Pull every line of text from the data below and copy each one word for word. Leave the pictures out of your answer.

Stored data
'''

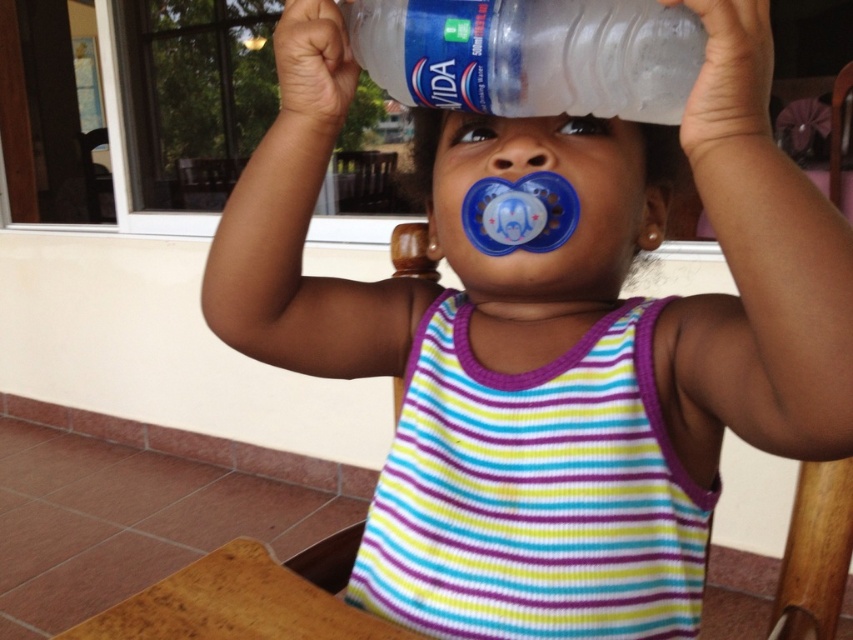
You are a photographer trying to capture a closeup of the transparent plastic bottle at center. The camera you are using has a minimum focusing distance of 50 centimeters. Can you take the photo without moving the bottle or the camera?

The transparent plastic bottle at center and camera are 50.76 centimeters apart. Since the minimum focusing distance is 50 centimeters, the photographer can take the photo without moving the bottle or the camera because the distance is within the camera range.

The child is holding a transparent plastic bottle at center and has a matte blue pacifier at center in their mouth. Which object is positioned higher relative to the other?

The transparent plastic bottle at center is located above the matte blue pacifier at center.

You are a photographer trying to capture the child holding the bottle. You notice two points marked in the image at coordinates point (x=521, y=106) and point (x=538, y=125). Which point should you focus on to ensure the child is in focus if you want to prioritize the foreground?

Point (x=521, y=106) is in front of point (x=538, y=125), so focusing on point (x=521, y=106) will ensure the child in the foreground is in focus.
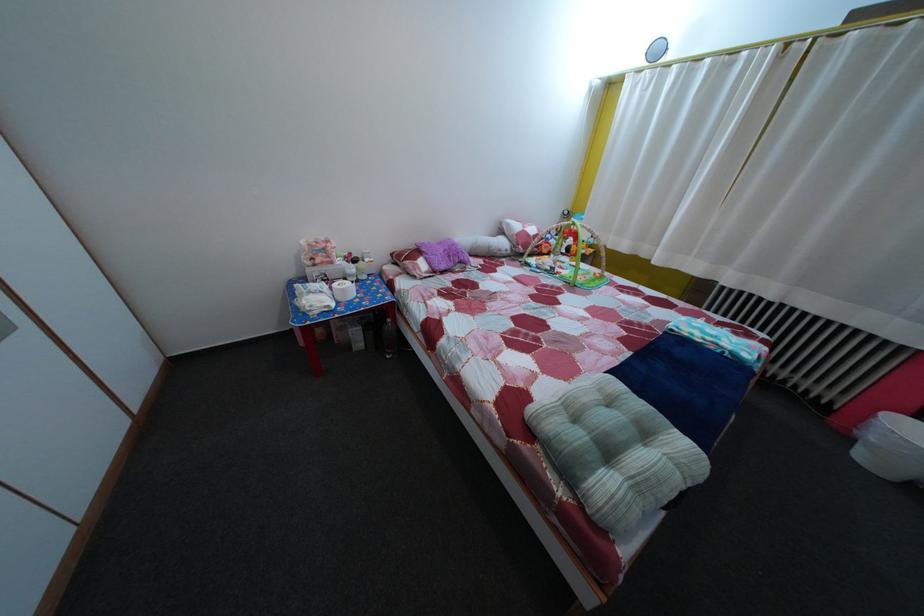
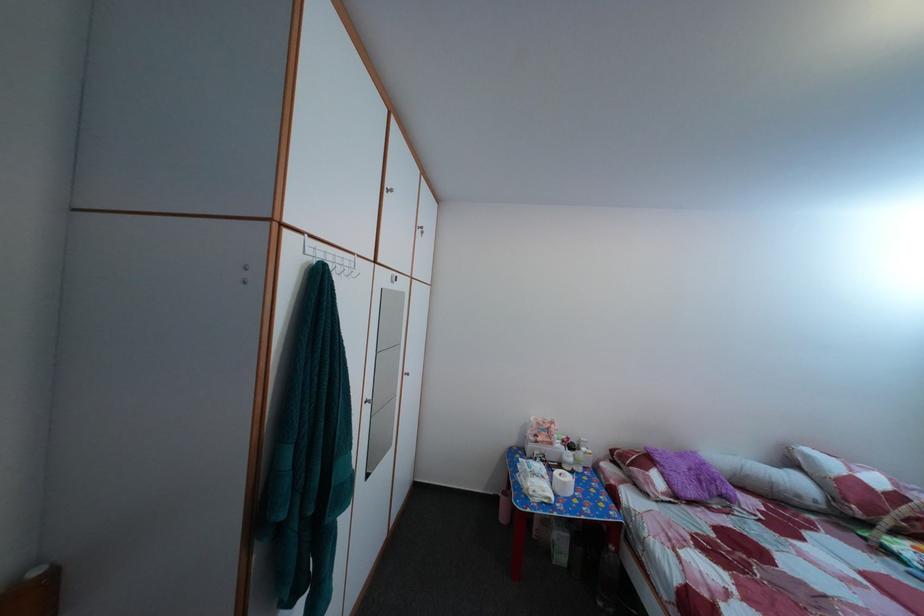
Locate, in the second image, the point that corresponds to pixel 509 257 in the first image.

(808, 504)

'''

Response to the task:
You are a photographer trying to capture a closeup of the transparent plastic bottle at center. The camera you are using has a minimum focusing distance of 50 centimeters. Can you take the photo without moving the bottle or the camera?

The transparent plastic bottle at center and camera are 50.76 centimeters apart. Since the minimum focusing distance is 50 centimeters, the photographer can take the photo without moving the bottle or the camera because the distance is within the camera range.

The child is holding a transparent plastic bottle at center and has a matte blue pacifier at center in their mouth. Which object is positioned higher relative to the other?

The transparent plastic bottle at center is located above the matte blue pacifier at center.

You are a photographer trying to capture the child holding the bottle. You notice two points marked in the image at coordinates point (x=521, y=106) and point (x=538, y=125). Which point should you focus on to ensure the child is in focus if you want to prioritize the foreground?

Point (x=521, y=106) is in front of point (x=538, y=125), so focusing on point (x=521, y=106) will ensure the child in the foreground is in focus.
Locate, in the second image, the point that corresponds to pixel 509 257 in the first image.

(808, 504)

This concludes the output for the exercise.